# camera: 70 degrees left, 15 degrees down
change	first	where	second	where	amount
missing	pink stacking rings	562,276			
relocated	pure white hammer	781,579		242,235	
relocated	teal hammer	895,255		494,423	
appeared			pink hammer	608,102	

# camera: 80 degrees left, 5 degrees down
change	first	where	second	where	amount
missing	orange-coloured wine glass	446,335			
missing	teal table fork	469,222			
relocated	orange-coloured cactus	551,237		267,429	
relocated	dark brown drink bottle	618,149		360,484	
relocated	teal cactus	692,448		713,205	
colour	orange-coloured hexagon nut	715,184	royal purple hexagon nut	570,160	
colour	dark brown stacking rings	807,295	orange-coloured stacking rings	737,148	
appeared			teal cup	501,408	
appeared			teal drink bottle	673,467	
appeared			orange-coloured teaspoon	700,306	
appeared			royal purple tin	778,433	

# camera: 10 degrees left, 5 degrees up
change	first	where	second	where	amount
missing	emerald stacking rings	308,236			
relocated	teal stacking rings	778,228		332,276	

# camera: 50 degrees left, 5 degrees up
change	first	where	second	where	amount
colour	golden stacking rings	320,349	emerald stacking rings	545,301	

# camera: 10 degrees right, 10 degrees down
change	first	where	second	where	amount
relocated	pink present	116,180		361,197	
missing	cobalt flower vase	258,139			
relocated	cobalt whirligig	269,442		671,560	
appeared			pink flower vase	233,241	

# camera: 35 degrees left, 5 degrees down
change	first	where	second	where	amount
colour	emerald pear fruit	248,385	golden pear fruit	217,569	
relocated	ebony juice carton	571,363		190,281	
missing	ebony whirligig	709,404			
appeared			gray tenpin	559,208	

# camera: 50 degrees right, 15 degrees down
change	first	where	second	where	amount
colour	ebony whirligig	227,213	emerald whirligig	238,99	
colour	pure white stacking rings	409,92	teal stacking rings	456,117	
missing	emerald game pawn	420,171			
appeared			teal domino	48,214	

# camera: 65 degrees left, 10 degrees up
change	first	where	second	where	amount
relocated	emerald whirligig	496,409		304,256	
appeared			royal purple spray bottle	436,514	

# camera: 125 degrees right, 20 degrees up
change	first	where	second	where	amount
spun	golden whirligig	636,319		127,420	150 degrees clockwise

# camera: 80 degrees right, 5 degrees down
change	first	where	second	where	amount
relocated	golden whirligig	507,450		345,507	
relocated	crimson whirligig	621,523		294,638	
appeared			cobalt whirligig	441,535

=== EXERCISE ===
Using the material above, copy every line in which the string "vase" occurs.

=== SOLUTION TO THIS TASK ===
missing	cobalt flower vase	258,139			
appeared			pink flower vase	233,241	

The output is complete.